■ **WHAT YOU HAVE TO DO**
For the records that follow, please set down exactly the lines between the one holding "(319, 139) = (150, 287): black" and the one holding "(395, 226) = (346, 509): pink", inclusive, and only those.

■ **MATERIAL PROVIDED**

========

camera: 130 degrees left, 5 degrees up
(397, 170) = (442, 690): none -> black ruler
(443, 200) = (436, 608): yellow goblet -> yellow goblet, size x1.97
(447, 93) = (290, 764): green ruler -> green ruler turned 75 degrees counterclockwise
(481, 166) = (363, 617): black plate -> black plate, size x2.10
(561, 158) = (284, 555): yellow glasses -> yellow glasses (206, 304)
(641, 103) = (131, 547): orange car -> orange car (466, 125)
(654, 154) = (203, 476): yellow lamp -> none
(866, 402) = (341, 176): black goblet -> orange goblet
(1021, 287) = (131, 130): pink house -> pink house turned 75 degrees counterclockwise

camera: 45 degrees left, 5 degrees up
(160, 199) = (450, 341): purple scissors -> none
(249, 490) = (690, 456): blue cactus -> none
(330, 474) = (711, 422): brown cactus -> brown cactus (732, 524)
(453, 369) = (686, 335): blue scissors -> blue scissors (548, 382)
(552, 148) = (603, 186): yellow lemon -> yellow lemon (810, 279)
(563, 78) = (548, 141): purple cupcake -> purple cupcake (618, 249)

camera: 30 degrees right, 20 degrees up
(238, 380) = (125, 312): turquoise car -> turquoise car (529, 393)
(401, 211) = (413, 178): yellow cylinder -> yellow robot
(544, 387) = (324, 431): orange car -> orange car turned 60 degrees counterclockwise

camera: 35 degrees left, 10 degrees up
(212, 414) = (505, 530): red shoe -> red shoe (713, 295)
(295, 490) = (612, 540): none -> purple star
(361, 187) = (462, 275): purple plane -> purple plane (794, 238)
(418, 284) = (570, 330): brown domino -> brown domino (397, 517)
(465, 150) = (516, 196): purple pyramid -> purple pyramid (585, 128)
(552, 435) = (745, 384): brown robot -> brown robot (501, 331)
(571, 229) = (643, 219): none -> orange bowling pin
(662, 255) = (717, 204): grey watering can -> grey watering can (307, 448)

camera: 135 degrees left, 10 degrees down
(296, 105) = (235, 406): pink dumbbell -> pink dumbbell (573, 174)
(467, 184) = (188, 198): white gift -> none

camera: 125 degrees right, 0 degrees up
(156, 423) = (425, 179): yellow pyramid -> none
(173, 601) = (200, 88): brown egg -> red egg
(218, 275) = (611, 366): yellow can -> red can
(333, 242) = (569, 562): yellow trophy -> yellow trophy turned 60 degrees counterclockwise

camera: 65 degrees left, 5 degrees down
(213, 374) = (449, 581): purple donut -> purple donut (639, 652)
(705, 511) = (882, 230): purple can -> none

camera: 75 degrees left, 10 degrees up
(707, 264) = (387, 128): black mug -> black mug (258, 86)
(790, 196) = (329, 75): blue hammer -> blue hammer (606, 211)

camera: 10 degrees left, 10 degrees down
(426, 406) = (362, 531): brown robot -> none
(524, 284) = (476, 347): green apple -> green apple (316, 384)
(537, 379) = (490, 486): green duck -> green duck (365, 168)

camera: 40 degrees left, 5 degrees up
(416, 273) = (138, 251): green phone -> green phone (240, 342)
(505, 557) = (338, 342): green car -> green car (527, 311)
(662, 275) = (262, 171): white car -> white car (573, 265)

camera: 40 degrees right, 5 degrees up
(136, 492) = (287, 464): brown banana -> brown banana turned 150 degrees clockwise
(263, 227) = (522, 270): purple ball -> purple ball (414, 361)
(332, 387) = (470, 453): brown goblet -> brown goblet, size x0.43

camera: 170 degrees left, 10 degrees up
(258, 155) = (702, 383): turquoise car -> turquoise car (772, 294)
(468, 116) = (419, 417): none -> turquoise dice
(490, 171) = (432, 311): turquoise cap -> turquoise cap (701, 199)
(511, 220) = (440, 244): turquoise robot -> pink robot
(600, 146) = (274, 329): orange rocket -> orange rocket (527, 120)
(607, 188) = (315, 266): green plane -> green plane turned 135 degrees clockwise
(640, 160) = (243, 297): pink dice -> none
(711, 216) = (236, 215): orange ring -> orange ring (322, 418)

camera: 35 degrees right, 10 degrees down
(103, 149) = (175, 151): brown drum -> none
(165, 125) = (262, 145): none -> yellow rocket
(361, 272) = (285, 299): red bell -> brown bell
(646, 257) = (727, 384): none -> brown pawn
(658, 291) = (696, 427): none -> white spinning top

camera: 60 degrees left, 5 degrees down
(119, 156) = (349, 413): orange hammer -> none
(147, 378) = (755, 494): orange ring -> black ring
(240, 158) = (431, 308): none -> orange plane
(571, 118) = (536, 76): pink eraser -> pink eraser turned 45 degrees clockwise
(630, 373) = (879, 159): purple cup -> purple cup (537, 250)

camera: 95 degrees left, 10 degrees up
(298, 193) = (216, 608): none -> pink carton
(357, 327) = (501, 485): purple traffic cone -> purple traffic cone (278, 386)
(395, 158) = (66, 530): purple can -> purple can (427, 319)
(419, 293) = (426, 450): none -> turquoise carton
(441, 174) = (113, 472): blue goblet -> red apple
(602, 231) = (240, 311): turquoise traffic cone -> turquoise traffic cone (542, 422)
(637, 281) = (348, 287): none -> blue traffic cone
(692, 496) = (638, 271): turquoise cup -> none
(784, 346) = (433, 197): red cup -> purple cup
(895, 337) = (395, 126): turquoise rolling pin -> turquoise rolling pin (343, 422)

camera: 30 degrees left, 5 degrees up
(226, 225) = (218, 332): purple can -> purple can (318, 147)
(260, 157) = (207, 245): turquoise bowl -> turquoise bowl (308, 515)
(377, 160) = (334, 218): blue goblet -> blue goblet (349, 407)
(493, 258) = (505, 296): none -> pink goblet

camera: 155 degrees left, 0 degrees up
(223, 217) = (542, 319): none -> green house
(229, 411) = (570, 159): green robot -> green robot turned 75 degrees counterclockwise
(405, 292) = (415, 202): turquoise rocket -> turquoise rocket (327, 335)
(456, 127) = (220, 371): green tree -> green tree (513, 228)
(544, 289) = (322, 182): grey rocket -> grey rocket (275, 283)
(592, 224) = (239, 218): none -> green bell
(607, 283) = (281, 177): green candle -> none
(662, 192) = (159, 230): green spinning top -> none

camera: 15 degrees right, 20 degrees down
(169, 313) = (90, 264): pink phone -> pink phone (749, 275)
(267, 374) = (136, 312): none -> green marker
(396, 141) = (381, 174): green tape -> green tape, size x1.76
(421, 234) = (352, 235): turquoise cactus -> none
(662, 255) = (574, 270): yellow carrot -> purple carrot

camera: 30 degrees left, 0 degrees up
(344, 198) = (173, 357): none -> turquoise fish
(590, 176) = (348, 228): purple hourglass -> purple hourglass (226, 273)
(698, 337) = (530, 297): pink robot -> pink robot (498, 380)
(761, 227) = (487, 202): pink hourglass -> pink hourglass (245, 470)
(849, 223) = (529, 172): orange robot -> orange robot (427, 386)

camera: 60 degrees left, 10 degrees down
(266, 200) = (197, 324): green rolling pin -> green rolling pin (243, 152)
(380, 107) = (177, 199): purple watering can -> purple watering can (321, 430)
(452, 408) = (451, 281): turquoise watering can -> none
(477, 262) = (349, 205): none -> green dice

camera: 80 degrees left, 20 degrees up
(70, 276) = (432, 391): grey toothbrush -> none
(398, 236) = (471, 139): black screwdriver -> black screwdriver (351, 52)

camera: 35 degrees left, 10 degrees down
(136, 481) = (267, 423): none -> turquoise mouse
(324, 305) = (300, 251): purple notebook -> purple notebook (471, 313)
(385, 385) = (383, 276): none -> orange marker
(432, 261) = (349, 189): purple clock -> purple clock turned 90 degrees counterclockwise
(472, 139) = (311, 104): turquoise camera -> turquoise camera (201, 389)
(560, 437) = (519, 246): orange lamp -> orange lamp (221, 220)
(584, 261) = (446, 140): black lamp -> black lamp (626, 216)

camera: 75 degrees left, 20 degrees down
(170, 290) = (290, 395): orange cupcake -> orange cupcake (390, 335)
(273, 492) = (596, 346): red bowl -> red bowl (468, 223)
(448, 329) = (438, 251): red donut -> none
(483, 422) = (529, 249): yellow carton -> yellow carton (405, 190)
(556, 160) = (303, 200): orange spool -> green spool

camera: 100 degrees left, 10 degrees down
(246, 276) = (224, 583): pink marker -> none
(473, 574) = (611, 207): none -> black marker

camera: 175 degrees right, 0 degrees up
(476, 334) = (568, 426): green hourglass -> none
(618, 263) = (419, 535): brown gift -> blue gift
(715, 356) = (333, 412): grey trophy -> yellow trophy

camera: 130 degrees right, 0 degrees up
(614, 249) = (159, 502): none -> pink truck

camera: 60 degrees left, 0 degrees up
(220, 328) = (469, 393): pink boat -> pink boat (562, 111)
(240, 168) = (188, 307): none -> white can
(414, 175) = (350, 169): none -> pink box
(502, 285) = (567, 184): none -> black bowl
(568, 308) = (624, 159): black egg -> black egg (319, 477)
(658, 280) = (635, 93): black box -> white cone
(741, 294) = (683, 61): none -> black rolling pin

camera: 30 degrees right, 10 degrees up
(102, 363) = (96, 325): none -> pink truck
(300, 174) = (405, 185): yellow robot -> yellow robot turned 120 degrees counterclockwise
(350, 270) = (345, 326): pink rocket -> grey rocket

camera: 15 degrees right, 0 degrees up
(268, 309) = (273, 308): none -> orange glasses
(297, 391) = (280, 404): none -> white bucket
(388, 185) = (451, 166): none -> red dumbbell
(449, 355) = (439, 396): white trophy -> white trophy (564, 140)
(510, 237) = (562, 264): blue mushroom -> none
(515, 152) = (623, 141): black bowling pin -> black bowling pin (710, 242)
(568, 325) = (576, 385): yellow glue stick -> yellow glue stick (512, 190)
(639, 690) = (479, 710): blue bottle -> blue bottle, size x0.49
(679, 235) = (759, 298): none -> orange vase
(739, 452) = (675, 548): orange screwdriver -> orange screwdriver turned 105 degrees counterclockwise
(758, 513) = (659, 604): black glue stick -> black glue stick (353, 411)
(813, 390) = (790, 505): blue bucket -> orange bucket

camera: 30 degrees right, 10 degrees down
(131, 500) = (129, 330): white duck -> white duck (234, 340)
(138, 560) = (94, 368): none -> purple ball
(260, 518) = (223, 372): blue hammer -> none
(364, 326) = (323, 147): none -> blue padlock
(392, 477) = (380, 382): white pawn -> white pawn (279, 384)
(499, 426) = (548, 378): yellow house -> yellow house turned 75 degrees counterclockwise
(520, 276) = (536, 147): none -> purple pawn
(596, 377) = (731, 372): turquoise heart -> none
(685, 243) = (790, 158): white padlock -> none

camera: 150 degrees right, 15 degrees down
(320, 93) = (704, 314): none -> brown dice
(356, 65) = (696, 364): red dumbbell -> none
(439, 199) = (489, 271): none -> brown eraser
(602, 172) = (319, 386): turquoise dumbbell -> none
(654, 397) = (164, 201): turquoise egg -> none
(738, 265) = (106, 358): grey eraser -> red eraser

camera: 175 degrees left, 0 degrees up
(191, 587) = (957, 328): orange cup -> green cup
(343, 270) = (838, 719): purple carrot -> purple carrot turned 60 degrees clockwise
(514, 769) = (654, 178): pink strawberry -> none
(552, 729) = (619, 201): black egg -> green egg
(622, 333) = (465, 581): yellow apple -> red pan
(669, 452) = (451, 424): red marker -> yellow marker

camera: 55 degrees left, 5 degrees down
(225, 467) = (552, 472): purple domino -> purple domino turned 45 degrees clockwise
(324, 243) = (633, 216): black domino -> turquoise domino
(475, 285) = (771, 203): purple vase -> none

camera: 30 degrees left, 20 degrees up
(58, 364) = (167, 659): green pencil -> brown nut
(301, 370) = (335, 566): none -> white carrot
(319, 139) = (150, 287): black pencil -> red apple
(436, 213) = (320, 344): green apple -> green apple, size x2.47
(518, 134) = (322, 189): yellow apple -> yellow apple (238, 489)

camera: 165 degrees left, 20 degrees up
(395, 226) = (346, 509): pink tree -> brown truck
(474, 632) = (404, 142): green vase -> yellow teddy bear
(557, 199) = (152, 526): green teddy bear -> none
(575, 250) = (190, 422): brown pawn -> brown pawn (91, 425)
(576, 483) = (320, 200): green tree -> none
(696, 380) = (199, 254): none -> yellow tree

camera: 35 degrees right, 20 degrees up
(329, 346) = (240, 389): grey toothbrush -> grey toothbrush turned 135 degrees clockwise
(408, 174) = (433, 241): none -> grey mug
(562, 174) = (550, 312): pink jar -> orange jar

========

■ **SOLUTION TO THIS TASK**
(319, 139) = (150, 287): black pencil -> red apple
(436, 213) = (320, 344): green apple -> green apple, size x2.47
(518, 134) = (322, 189): yellow apple -> yellow apple (238, 489)

camera: 165 degrees left, 20 degrees up
(395, 226) = (346, 509): pink tree -> brown truck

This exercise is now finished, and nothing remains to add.